══ Data for this exercise ══

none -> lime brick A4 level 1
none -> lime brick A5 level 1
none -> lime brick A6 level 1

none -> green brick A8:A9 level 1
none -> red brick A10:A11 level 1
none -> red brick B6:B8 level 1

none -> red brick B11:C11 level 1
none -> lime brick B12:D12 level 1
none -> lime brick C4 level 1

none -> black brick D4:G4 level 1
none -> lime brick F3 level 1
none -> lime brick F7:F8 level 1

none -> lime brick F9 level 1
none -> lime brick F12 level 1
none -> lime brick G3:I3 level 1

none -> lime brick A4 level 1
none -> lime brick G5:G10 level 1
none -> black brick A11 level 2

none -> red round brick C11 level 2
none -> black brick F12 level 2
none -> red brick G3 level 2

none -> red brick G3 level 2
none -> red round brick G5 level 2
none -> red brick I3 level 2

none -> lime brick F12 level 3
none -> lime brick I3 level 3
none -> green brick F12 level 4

═══
══ Data for this exercise ══

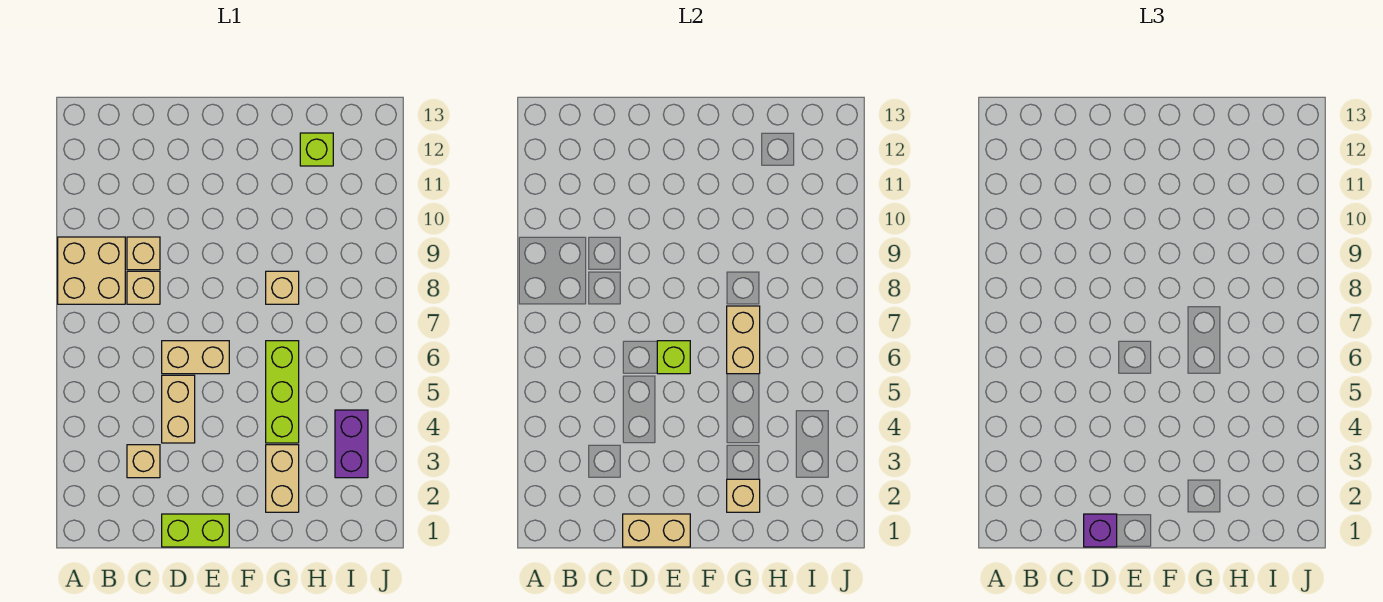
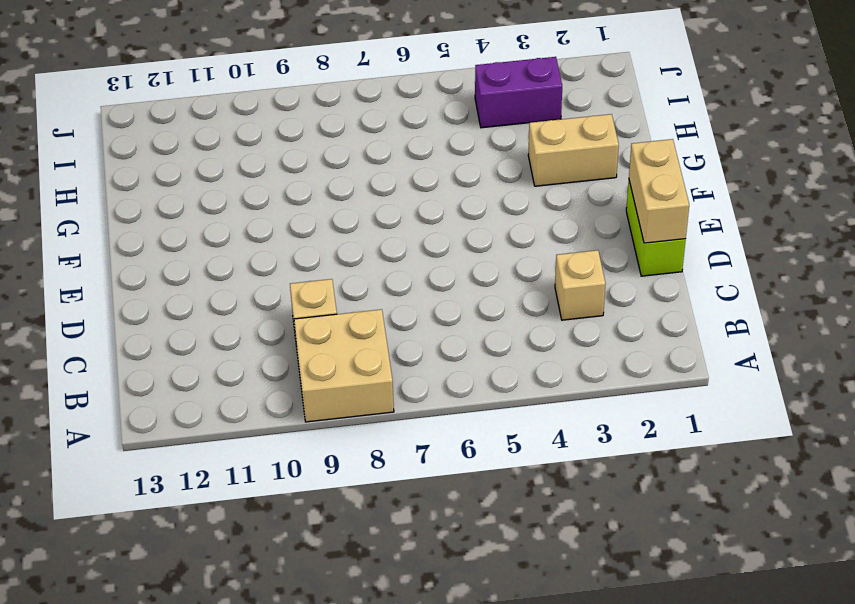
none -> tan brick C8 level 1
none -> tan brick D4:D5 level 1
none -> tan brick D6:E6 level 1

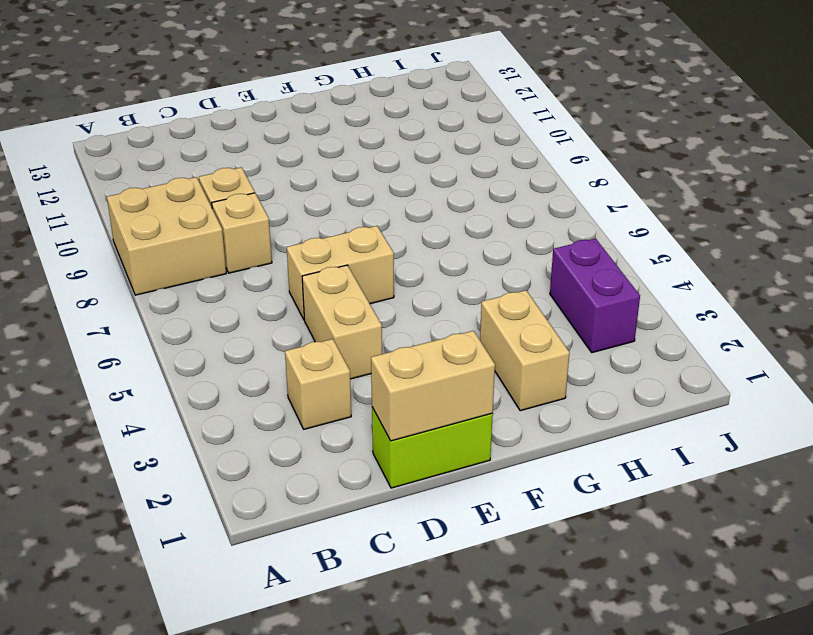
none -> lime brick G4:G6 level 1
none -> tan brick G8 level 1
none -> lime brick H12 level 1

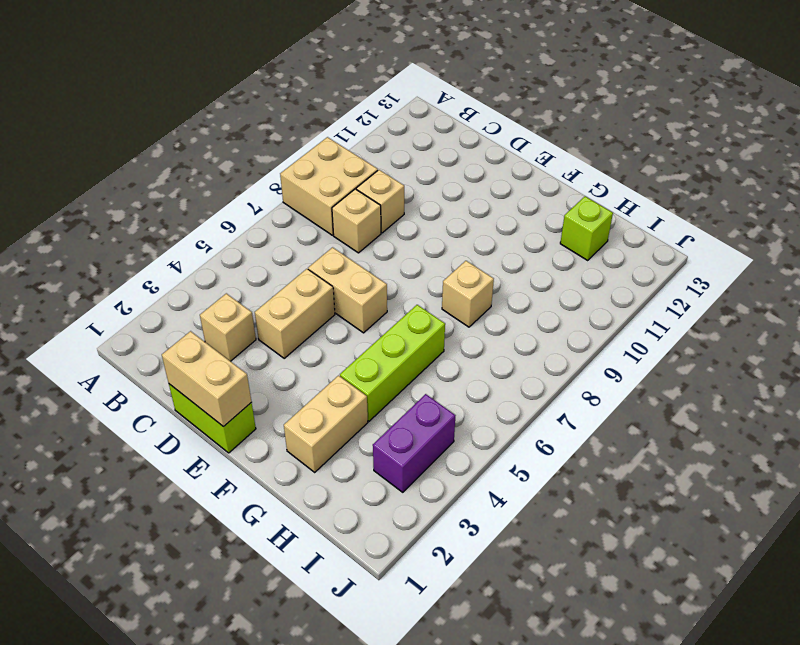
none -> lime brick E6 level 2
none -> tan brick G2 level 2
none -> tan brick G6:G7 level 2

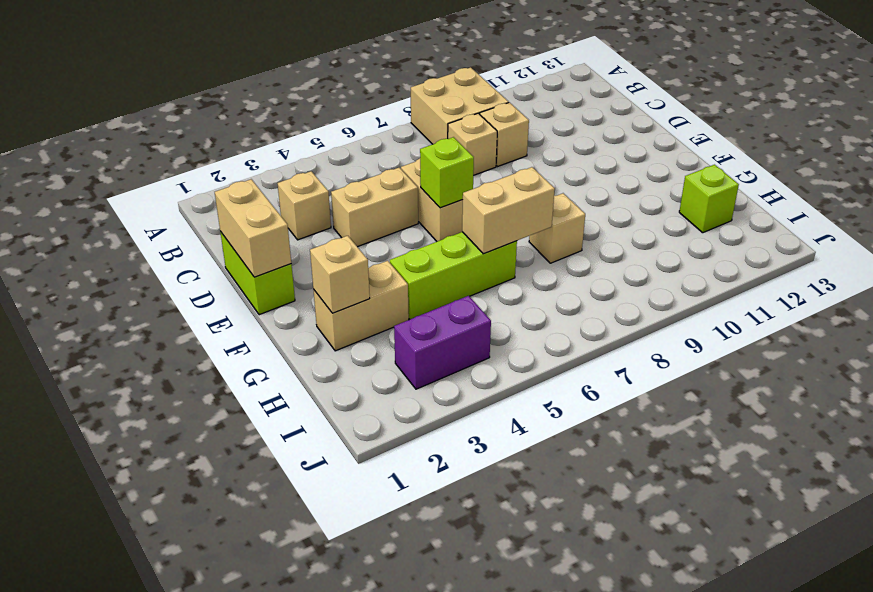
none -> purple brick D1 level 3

═══
══ Data for this exercise ══

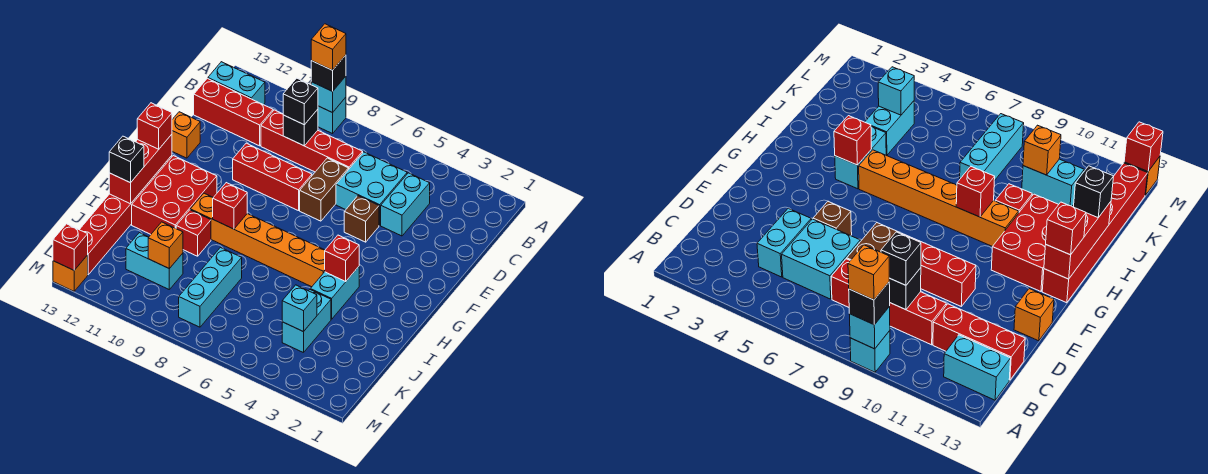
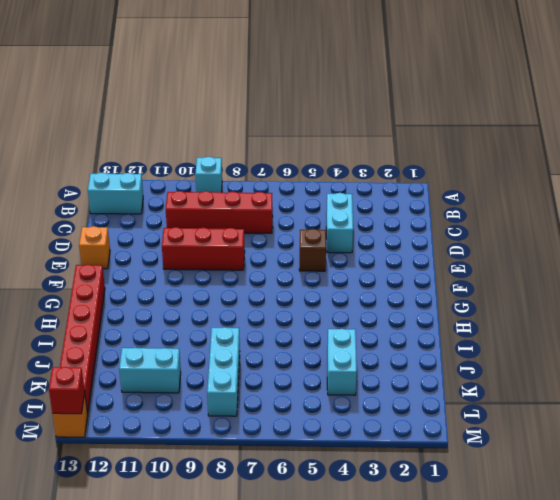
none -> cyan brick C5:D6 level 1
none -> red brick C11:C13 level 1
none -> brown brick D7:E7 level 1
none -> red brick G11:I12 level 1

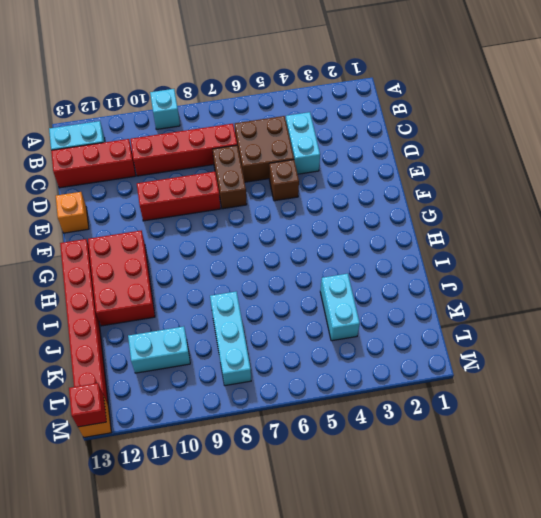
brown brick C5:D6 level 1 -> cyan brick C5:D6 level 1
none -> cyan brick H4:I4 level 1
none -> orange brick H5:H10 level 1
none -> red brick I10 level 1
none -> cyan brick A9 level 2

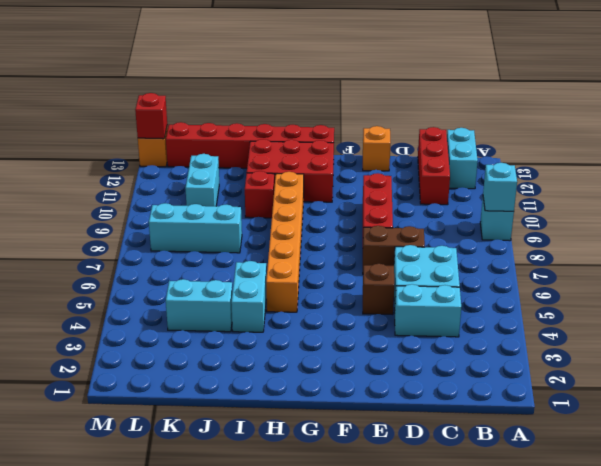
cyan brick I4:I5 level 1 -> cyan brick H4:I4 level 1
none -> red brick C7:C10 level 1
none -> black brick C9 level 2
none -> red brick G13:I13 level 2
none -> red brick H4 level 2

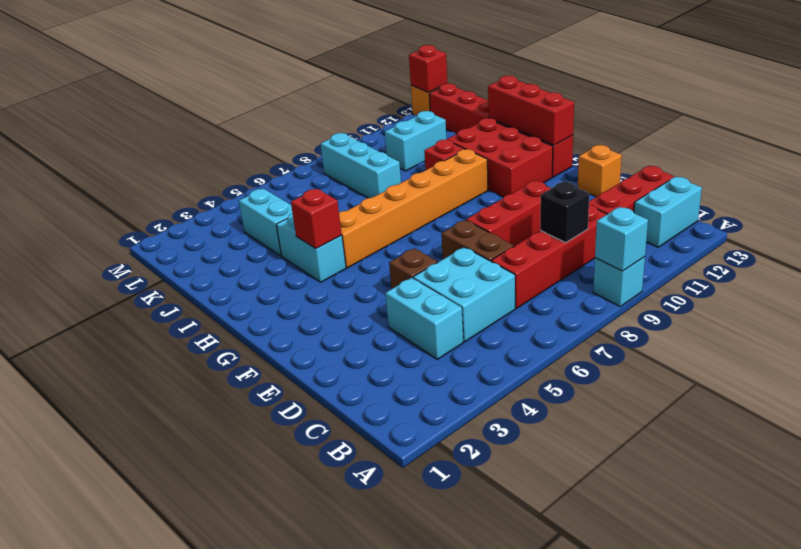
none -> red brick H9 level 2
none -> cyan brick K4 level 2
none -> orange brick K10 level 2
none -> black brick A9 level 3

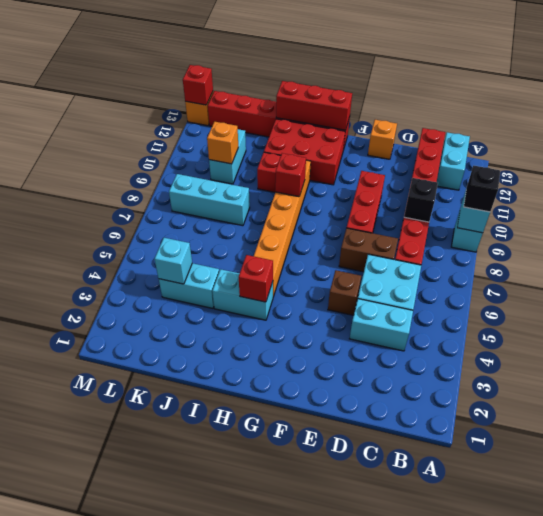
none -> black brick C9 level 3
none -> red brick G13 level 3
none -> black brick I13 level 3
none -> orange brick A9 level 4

═══

Work item: Write out, from the lines above, only those from the line with "none -> black brick C9 level 3" to the line with "none -> orange brick A9 level 4", exactly as given, including the first and the last.

Result of this task:
none -> black brick C9 level 3
none -> red brick G13 level 3
none -> black brick I13 level 3
none -> orange brick A9 level 4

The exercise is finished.